(Beginning of MATERIAL SHOWN)

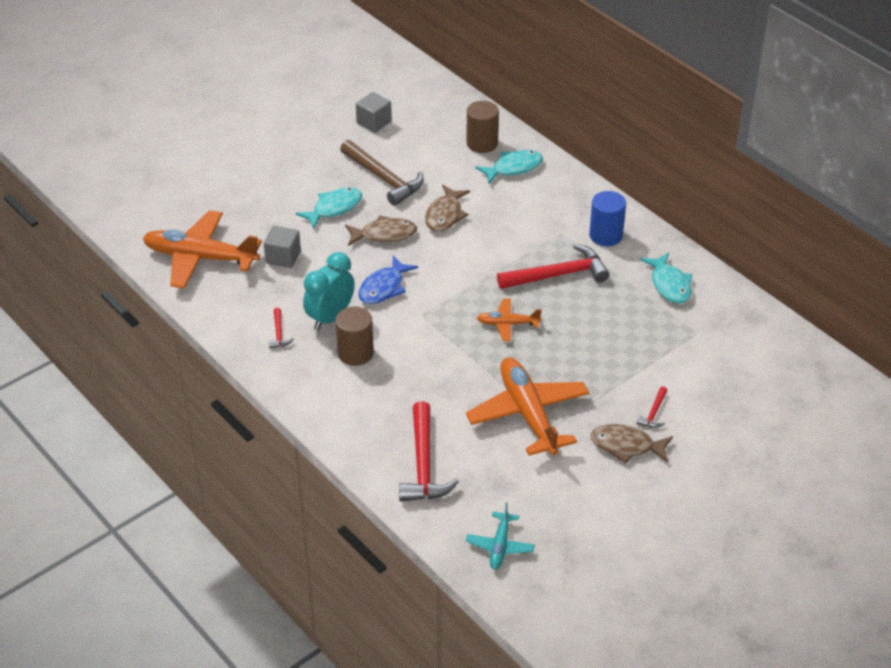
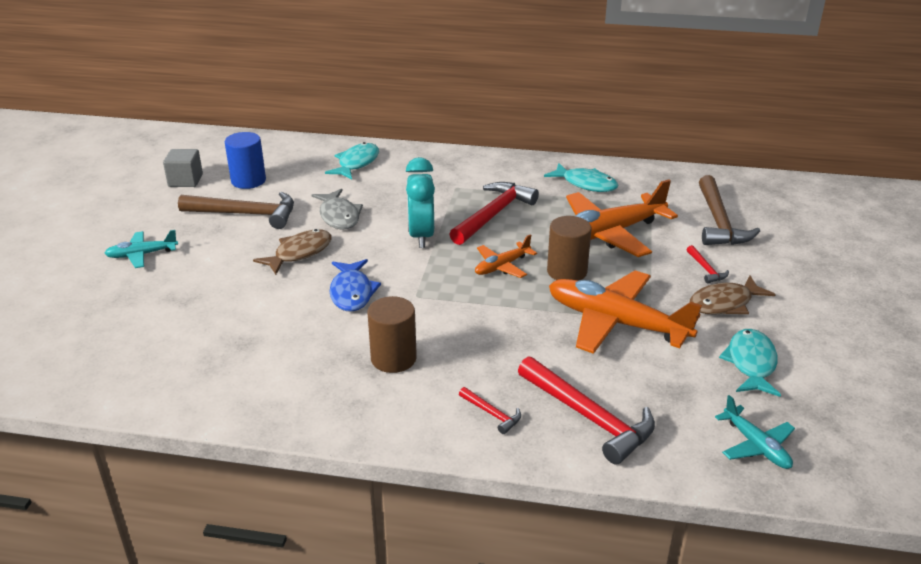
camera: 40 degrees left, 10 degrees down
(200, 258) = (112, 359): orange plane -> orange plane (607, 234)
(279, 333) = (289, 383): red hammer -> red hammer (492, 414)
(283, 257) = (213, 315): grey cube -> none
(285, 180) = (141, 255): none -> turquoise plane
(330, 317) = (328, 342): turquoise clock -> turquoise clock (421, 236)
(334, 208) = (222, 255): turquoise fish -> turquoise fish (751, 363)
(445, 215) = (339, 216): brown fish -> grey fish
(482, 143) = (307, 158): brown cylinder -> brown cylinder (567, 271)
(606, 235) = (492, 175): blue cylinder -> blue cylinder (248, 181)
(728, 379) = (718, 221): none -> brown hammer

(End of MATERIAL SHOWN)
(Beginning of MATERIAL SHOWN)

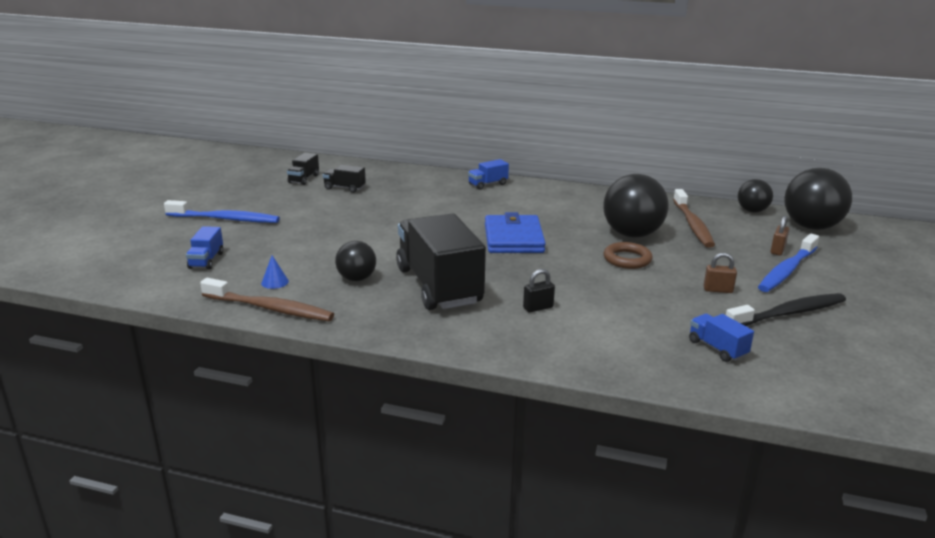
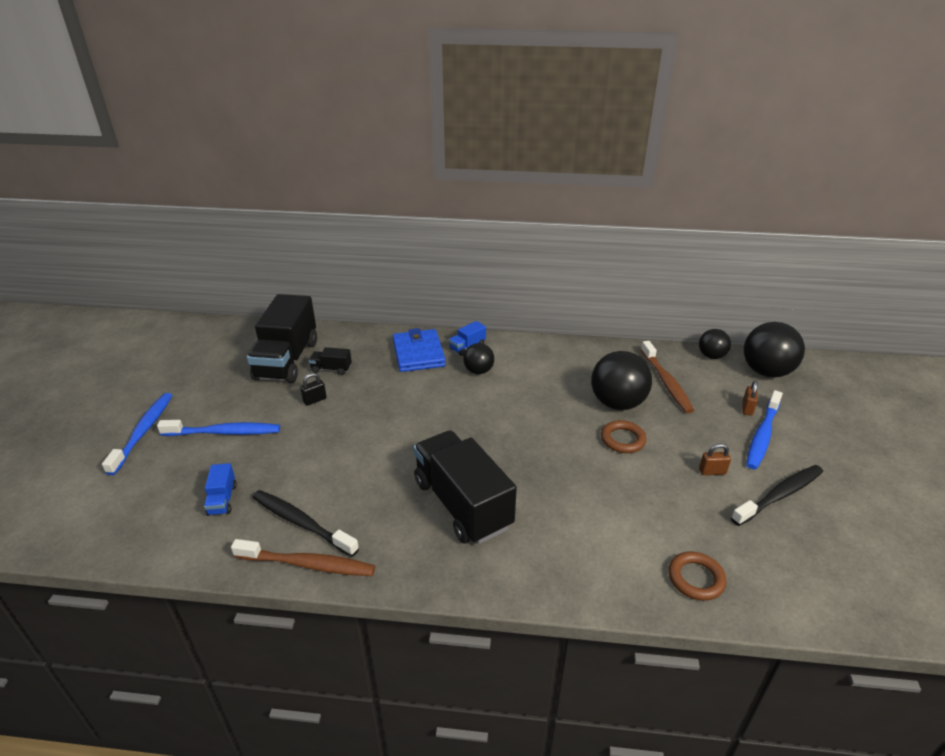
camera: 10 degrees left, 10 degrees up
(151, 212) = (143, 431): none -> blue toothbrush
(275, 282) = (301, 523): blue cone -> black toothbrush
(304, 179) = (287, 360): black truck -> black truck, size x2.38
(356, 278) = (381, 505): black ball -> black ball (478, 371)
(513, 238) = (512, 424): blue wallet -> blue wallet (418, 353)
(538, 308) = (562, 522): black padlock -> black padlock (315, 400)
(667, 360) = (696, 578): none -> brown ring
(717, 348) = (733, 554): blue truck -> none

(End of MATERIAL SHOWN)

**WORK TASK:** Please give an exact copy of the lines above, beginning with the line containing "(445, 215) = (339, 216): brown" and running through the line containing "(728, 379) = (718, 221): none -> brown hammer", and of no other lines.

**TASK ANSWER:**
(445, 215) = (339, 216): brown fish -> grey fish
(482, 143) = (307, 158): brown cylinder -> brown cylinder (567, 271)
(606, 235) = (492, 175): blue cylinder -> blue cylinder (248, 181)
(728, 379) = (718, 221): none -> brown hammer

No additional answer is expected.